#### WHAT IS EXPECTED
A word-for-word copy of the data, pictures excluded, is what this task asks for.

#### LISTED ENTRIES

● ● ● ● ● ● ●

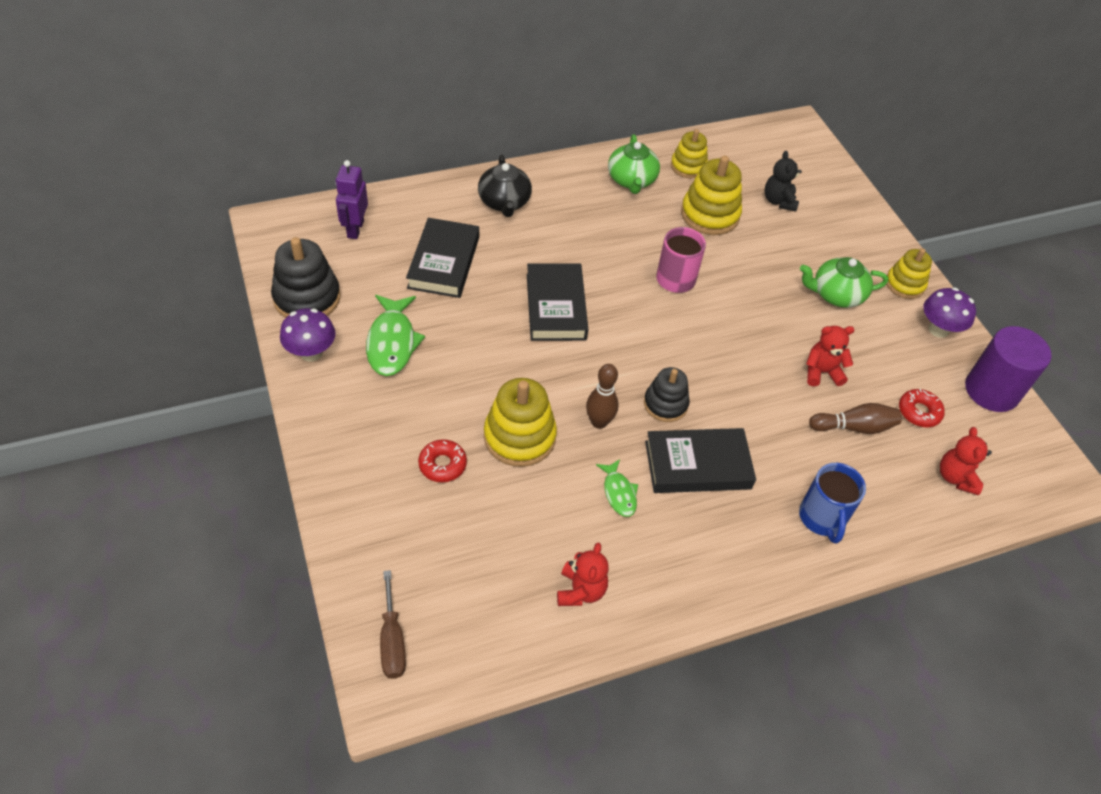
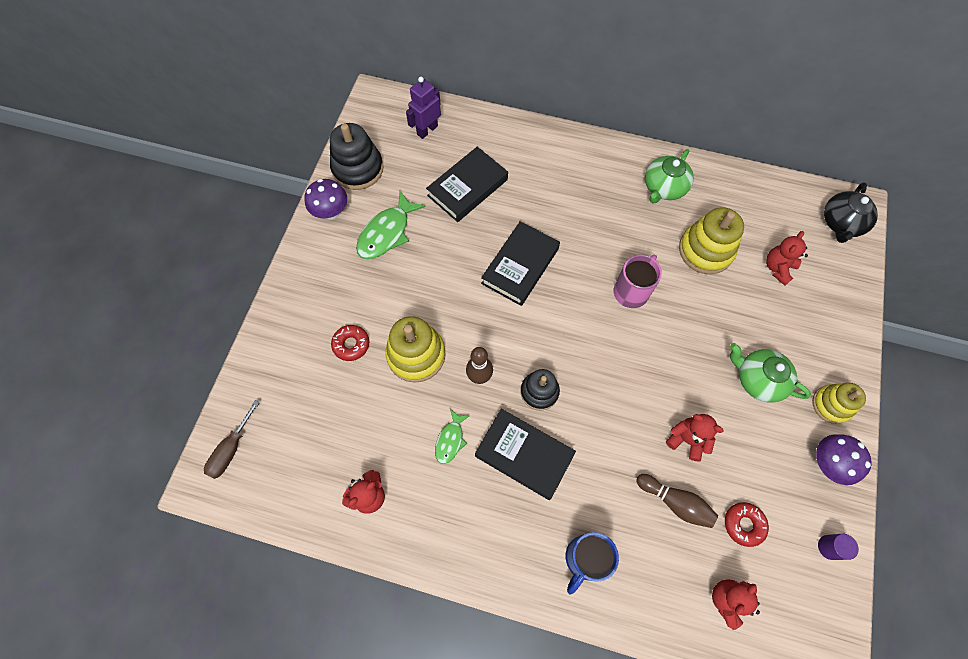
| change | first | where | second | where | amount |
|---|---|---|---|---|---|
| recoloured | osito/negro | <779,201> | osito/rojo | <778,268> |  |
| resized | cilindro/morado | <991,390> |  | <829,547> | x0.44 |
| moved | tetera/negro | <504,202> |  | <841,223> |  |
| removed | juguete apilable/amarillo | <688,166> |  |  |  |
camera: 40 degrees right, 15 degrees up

● ● ● ● ● ● ●

#### RESULT
| change | first | where | second | where | amount |
|---|---|---|---|---|---|
| recoloured | osito/negro | <779,201> | osito/rojo | <778,268> |  |
| resized | cilindro/morado | <991,390> |  | <829,547> | x0.44 |
| moved | tetera/negro | <504,202> |  | <841,223> |  |
| removed | juguete apilable/amarillo | <688,166> |  |  |  |
camera: 40 degrees right, 15 degrees up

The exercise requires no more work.